> _Activity_:
Pictures are not part of the copy. Reproduce all the records exactly.

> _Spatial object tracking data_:
Start of Block

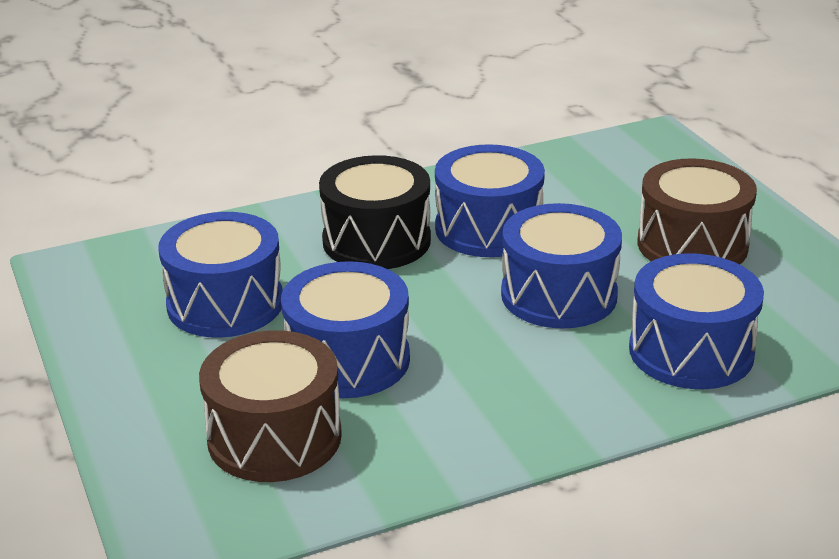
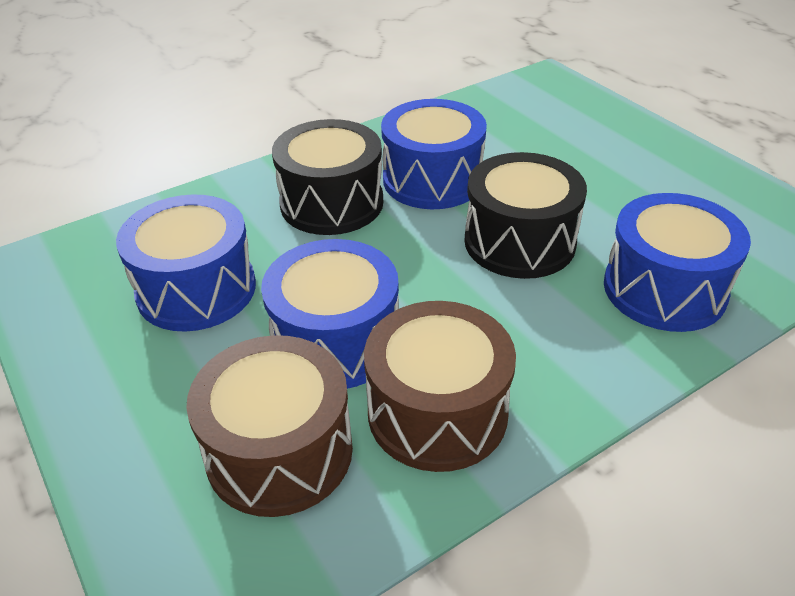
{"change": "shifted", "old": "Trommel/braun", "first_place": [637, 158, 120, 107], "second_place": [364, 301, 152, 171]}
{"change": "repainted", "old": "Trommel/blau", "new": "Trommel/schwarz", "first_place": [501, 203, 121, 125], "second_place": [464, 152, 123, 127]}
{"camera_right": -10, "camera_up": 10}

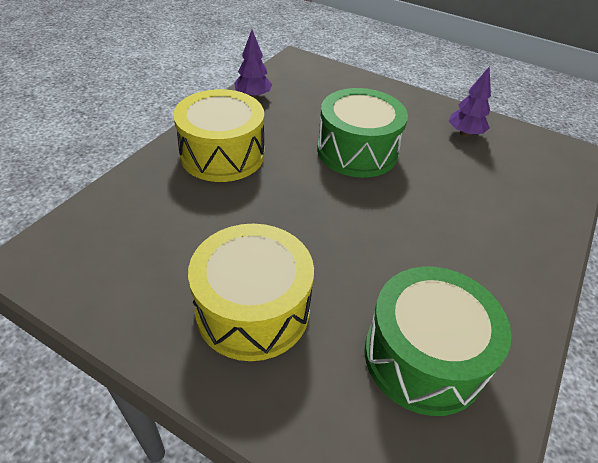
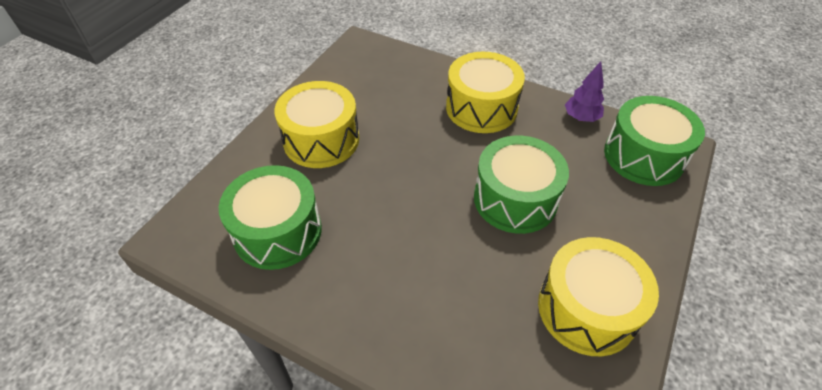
{"change": "swapped", "old": "Baum/lila", "new": "Trommel/gelb", "first_place": [449, 66, 42, 71], "second_place": [538, 237, 121, 119]}
{"change": "new", "new": "Trommel/grün", "second_place": [604, 96, 101, 90]}
{"camera_right": 90, "camera_up": 5}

End of Block

> _Completed task_:
{"change": "shifted", "old": "Trommel/braun", "first_place": [637, 158, 120, 107], "second_place": [364, 301, 152, 171]}
{"change": "repainted", "old": "Trommel/blau", "new": "Trommel/schwarz", "first_place": [501, 203, 121, 125], "second_place": [464, 152, 123, 127]}
{"camera_right": -10, "camera_up": 10}

{"change": "swapped", "old": "Baum/lila", "new": "Trommel/gelb", "first_place": [449, 66, 42, 71], "second_place": [538, 237, 121, 119]}
{"change": "new", "new": "Trommel/grün", "second_place": [604, 96, 101, 90]}
{"camera_right": 90, "camera_up": 5}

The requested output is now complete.